Below are some records. Return exactly the lines from the one containing "first_place: [415, 107, 467, 161]" through the one containing "second_place: [114, 339, 220, 415]", both included, and only those.

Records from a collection
*****

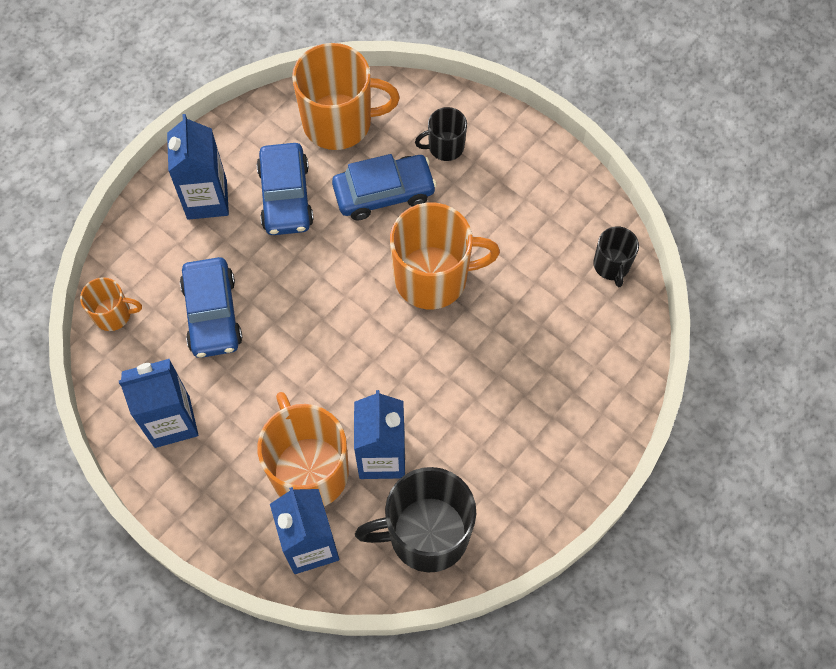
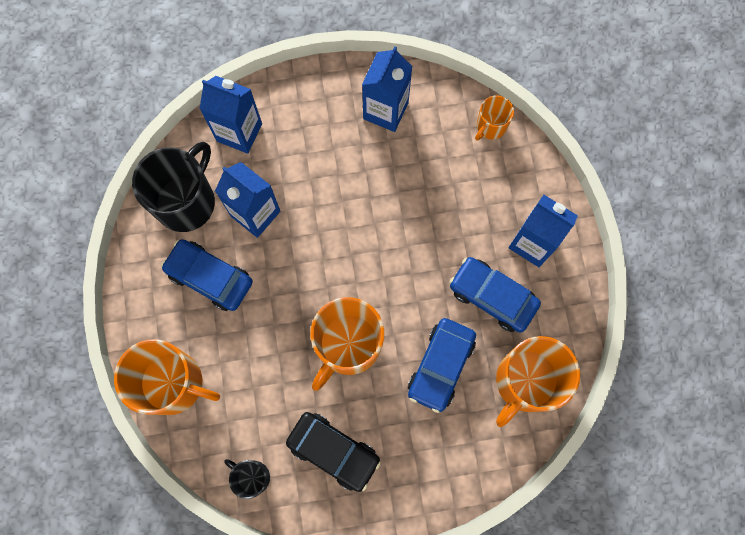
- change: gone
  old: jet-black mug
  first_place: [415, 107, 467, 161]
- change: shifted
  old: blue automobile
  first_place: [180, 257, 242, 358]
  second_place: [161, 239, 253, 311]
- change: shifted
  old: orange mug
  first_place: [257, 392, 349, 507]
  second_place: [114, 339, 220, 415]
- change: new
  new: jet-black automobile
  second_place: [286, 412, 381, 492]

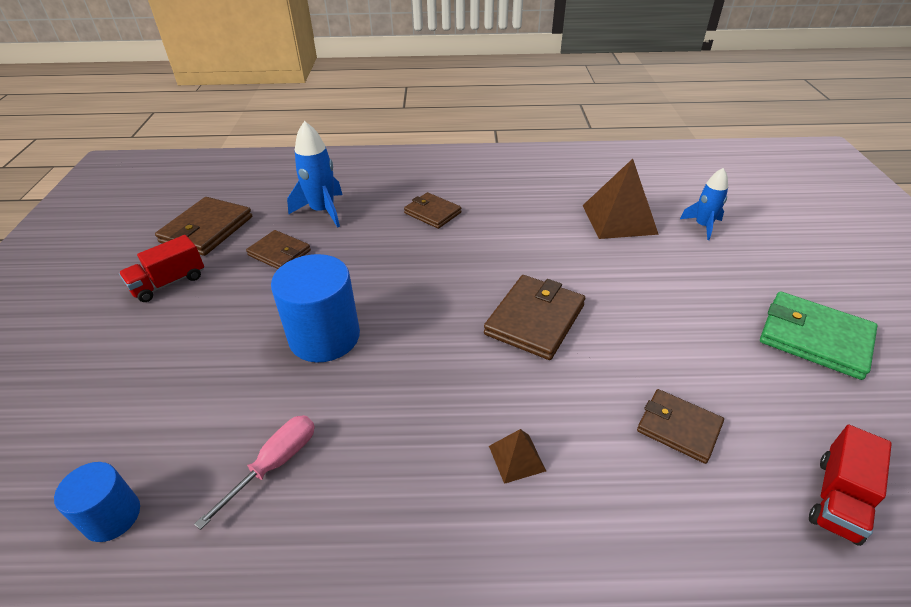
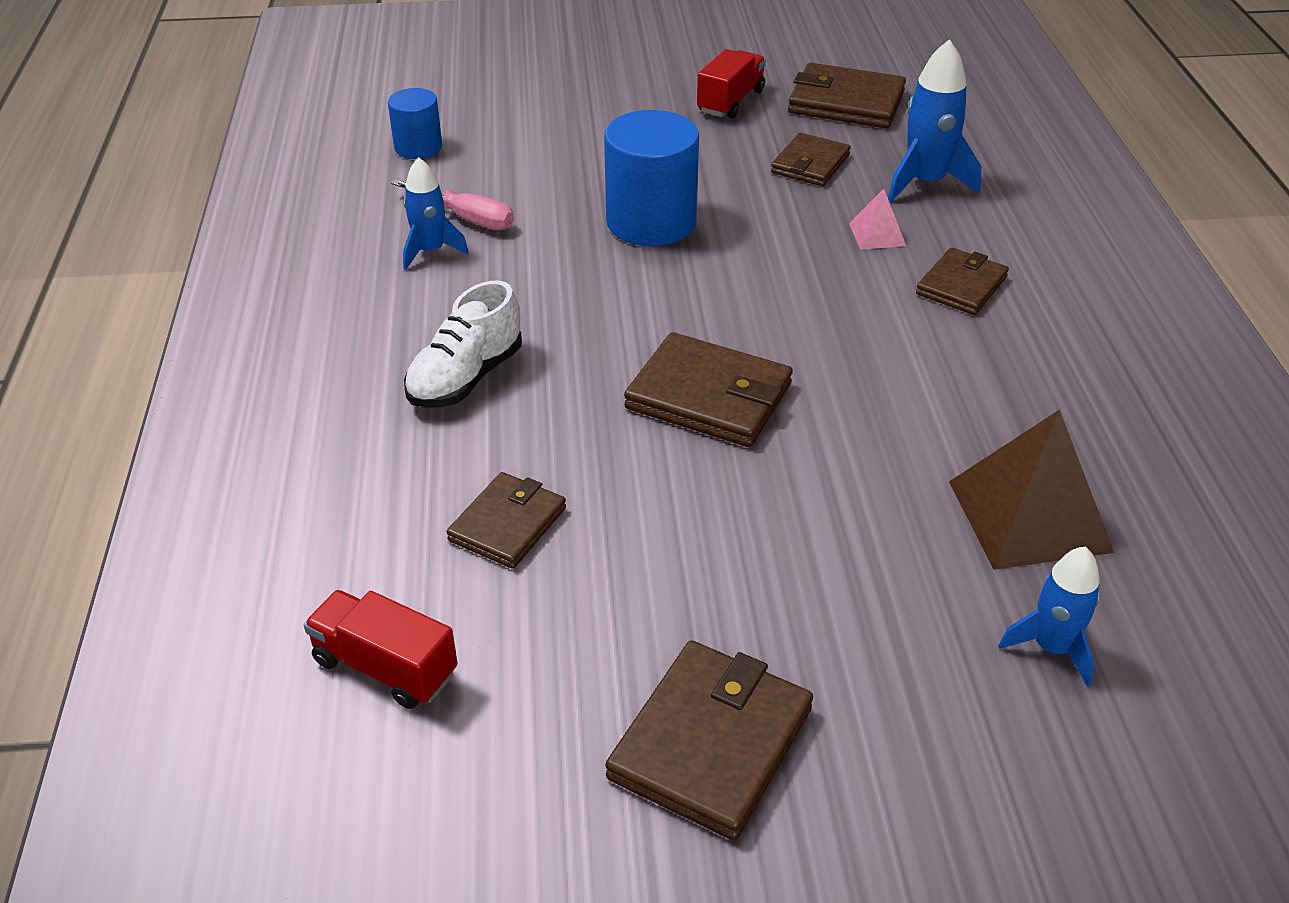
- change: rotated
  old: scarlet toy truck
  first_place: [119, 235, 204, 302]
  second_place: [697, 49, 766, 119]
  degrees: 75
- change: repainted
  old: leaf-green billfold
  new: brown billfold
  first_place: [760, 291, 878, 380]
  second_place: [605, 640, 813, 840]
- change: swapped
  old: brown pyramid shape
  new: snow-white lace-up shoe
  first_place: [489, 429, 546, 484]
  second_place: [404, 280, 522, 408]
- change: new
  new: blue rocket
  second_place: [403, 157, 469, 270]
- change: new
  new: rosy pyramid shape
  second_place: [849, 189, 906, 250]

*****

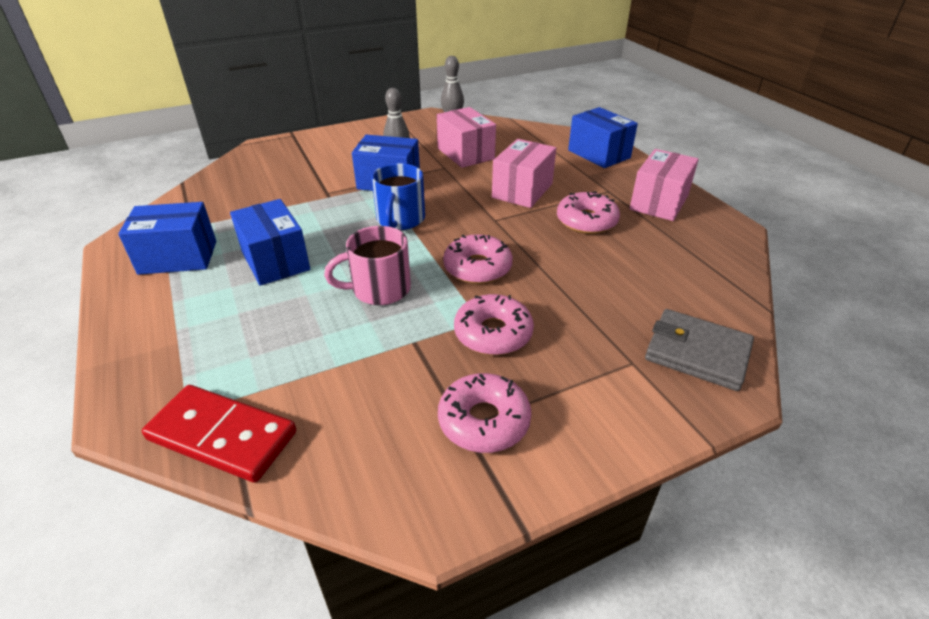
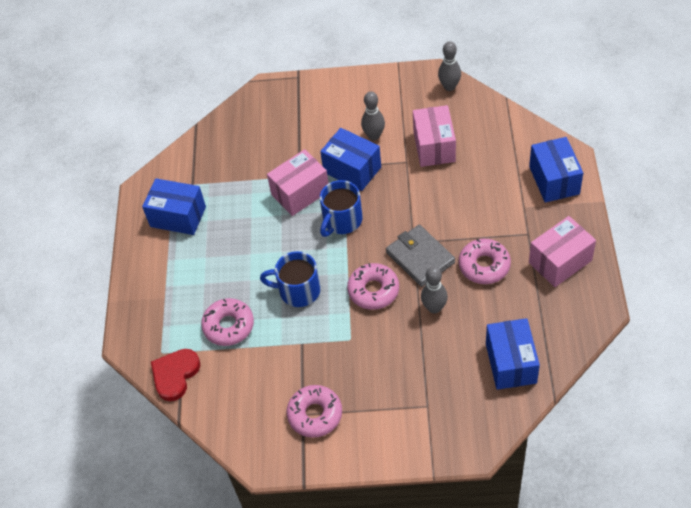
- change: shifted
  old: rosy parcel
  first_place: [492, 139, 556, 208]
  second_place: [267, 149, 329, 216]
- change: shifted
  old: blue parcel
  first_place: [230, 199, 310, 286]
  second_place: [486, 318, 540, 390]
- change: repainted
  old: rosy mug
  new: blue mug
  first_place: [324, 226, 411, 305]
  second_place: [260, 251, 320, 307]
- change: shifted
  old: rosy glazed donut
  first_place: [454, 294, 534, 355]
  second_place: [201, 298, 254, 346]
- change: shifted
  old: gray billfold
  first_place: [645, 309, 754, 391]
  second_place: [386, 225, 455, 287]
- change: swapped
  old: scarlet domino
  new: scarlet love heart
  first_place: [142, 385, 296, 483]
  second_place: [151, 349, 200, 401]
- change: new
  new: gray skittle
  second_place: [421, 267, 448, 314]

*****

EXPECTED ANSWER:
  first_place: [415, 107, 467, 161]
- change: shifted
  old: blue automobile
  first_place: [180, 257, 242, 358]
  second_place: [161, 239, 253, 311]
- change: shifted
  old: orange mug
  first_place: [257, 392, 349, 507]
  second_place: [114, 339, 220, 415]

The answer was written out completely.